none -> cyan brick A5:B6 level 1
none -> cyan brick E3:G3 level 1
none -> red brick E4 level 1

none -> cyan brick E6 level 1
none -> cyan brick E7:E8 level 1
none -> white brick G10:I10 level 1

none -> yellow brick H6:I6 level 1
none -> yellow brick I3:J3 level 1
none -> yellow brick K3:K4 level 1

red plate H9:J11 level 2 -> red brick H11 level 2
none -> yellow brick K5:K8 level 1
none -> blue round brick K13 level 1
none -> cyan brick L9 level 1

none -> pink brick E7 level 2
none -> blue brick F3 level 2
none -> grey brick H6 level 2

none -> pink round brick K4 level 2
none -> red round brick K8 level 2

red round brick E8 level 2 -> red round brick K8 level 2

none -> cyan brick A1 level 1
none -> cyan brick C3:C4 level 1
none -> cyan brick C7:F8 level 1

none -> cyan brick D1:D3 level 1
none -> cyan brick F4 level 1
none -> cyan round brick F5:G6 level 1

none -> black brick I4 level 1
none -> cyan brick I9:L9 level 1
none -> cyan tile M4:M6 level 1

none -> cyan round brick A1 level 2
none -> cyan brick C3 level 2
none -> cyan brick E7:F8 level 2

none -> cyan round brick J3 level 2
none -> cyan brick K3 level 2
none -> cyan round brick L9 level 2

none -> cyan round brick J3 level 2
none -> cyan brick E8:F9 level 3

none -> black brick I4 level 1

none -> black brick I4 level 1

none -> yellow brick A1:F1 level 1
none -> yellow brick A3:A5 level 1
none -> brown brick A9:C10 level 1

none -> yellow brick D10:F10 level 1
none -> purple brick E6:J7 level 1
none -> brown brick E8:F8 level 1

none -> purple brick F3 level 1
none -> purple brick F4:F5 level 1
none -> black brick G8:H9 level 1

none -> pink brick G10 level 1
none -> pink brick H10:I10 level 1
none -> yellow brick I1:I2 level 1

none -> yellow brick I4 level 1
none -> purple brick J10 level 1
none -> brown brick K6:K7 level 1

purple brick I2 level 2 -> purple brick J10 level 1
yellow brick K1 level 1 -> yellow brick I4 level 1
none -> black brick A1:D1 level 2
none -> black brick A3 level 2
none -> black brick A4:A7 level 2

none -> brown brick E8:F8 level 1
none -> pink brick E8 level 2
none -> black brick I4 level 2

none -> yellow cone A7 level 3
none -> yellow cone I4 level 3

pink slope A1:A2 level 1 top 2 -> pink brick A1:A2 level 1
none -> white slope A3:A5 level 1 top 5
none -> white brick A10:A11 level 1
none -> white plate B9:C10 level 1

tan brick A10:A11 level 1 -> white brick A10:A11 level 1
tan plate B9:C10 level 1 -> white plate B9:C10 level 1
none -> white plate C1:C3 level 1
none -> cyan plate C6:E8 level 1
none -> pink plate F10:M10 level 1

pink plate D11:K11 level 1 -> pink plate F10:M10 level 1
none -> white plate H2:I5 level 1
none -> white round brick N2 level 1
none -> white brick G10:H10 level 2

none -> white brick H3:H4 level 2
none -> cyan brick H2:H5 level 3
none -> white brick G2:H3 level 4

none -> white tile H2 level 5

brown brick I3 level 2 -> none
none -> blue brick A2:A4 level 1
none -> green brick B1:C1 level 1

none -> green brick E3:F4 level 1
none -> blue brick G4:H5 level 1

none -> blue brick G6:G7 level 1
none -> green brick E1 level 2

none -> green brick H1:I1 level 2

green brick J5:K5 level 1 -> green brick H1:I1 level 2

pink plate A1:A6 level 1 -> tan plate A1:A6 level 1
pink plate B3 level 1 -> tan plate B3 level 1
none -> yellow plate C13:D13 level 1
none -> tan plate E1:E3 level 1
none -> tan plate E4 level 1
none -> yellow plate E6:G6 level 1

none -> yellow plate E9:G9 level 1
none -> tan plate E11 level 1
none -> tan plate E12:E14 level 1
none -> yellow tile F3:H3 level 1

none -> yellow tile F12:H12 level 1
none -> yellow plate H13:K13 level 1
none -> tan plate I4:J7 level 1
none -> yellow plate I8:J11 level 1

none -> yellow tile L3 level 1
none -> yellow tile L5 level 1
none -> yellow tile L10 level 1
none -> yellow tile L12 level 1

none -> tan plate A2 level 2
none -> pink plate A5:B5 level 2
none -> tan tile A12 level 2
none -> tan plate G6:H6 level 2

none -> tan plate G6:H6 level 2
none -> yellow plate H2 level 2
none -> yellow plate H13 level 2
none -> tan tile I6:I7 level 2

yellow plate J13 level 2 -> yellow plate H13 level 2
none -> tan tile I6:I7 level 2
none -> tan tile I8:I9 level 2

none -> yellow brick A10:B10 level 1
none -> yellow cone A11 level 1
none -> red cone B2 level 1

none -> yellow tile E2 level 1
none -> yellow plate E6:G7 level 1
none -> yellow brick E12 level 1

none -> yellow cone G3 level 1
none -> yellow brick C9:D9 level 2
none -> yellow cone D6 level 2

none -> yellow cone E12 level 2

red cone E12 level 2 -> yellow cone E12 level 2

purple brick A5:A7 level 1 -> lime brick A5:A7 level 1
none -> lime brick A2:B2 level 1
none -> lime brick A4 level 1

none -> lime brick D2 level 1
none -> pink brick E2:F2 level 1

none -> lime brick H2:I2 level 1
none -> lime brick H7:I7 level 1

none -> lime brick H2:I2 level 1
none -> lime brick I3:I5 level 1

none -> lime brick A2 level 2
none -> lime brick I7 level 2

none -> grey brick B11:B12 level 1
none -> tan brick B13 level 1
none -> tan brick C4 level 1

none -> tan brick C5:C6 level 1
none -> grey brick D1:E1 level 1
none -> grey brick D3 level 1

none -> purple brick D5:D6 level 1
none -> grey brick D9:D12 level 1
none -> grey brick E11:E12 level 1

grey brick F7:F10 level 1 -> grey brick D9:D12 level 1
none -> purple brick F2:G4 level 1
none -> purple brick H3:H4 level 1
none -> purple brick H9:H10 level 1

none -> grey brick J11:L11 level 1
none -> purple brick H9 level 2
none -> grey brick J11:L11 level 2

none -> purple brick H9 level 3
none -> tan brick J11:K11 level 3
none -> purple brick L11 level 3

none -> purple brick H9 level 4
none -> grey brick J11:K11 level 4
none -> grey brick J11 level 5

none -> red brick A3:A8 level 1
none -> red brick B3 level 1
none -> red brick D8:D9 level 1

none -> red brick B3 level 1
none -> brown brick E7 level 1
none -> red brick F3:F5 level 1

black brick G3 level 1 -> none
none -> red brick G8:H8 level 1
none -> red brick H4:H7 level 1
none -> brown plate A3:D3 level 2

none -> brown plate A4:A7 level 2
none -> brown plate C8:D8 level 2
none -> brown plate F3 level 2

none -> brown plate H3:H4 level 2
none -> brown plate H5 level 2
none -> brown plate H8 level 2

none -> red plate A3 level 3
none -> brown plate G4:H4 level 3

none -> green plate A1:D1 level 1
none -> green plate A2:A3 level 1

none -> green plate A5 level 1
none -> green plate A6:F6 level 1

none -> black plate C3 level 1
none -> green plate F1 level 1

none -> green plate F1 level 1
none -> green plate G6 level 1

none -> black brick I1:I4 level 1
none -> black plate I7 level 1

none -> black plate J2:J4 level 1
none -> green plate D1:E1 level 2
____
__WHAT TO PRODUCE__. Go through the records above and copy every line with the word "slope".

__ANSWER__.
pink slope A1:A2 level 1 top 2 -> pink brick A1:A2 level 1
none -> white slope A3:A5 level 1 top 5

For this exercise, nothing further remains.